**Work instructions:** Please rewrite the data from the line with "In terms of" to the line with "Does transparent plastic", substituting "frosted" for "translucent" and leaving everything else unchanged.
start Source data
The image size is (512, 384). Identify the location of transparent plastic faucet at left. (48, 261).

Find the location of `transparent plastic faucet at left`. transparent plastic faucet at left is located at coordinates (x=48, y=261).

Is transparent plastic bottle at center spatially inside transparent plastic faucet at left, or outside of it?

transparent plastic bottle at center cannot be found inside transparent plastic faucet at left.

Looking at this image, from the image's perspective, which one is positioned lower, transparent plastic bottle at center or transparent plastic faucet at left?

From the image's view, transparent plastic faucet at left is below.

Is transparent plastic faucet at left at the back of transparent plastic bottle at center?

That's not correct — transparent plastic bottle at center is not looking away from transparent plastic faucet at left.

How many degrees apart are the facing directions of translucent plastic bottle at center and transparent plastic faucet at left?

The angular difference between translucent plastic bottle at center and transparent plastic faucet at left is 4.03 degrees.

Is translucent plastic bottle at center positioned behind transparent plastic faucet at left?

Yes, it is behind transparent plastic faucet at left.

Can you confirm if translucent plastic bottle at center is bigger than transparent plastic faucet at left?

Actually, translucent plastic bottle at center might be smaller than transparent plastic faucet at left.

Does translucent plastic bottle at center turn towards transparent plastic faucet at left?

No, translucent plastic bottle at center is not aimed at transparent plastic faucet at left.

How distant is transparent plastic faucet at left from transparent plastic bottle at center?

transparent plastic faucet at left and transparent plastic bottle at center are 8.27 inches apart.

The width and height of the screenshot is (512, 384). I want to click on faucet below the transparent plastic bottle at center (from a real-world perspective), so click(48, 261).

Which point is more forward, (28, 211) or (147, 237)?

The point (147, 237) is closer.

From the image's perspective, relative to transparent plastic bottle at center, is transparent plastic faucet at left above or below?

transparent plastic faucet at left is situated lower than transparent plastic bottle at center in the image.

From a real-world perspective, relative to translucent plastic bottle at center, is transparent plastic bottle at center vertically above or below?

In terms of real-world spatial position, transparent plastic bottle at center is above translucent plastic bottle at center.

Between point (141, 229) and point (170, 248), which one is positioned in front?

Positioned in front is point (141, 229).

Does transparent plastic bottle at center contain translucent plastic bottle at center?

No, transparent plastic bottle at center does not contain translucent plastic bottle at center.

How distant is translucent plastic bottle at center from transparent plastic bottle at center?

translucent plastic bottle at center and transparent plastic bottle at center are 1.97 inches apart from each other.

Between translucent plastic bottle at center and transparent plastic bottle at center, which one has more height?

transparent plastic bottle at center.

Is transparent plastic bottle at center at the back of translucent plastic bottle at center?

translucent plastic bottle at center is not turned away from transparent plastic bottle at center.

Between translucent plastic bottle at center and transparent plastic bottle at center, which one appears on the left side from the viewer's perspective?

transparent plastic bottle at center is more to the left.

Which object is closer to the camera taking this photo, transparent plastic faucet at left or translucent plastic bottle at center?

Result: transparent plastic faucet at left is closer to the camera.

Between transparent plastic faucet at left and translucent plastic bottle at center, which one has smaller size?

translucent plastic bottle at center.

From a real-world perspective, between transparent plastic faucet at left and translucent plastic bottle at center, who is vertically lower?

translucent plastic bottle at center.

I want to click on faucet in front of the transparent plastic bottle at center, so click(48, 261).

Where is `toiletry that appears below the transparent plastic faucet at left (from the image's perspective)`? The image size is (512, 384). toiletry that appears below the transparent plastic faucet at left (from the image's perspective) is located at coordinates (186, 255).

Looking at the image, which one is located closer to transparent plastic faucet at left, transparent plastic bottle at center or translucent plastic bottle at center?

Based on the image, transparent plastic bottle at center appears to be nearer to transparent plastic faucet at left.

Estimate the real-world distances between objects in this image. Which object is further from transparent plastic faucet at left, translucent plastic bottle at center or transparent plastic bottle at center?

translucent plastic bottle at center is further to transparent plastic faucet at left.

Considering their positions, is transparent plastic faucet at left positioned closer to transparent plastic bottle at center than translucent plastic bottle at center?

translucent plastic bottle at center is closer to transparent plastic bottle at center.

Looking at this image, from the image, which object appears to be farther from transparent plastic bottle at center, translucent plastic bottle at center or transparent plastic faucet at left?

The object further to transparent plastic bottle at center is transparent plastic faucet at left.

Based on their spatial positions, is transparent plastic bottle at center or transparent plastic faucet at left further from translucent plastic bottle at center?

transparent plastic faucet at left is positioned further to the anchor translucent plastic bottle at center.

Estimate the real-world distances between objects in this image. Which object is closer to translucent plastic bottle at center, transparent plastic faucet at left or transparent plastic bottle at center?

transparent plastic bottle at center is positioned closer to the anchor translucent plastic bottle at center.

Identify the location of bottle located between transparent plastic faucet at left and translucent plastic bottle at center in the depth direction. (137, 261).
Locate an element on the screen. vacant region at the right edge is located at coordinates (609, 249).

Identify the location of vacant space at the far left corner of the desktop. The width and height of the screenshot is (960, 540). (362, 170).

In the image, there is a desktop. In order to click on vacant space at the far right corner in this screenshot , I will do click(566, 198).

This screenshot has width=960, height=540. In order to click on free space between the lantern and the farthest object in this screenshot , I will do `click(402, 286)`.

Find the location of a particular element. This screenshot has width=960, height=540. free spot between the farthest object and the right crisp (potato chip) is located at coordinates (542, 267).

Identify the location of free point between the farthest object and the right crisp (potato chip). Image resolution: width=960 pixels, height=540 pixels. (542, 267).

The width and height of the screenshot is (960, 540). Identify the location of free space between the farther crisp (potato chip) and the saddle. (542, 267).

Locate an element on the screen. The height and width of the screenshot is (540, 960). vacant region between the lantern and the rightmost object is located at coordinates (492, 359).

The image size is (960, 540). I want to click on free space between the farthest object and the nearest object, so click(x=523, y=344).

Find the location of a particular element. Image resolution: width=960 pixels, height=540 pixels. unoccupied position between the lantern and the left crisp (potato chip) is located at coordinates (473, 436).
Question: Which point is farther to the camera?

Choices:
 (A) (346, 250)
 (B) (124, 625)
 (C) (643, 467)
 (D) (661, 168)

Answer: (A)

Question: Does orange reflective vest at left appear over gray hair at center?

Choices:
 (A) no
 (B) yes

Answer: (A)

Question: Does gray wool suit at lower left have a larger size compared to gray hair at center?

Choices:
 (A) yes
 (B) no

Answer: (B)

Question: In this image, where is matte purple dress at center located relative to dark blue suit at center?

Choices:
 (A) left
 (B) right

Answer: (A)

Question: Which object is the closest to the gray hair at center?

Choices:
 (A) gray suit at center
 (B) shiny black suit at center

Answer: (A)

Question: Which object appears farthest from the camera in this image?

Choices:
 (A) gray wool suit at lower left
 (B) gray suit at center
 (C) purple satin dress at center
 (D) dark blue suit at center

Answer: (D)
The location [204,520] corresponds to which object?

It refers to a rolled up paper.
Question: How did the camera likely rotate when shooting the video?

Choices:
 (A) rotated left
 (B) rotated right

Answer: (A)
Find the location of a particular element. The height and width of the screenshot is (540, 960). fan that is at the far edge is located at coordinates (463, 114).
end Source data
**Exercise result:**
In terms of real-world spatial position, transparent plastic bottle at center is above frosted plastic bottle at center.

Between point (141, 229) and point (170, 248), which one is positioned in front?

Positioned in front is point (141, 229).

Does transparent plastic bottle at center contain frosted plastic bottle at center?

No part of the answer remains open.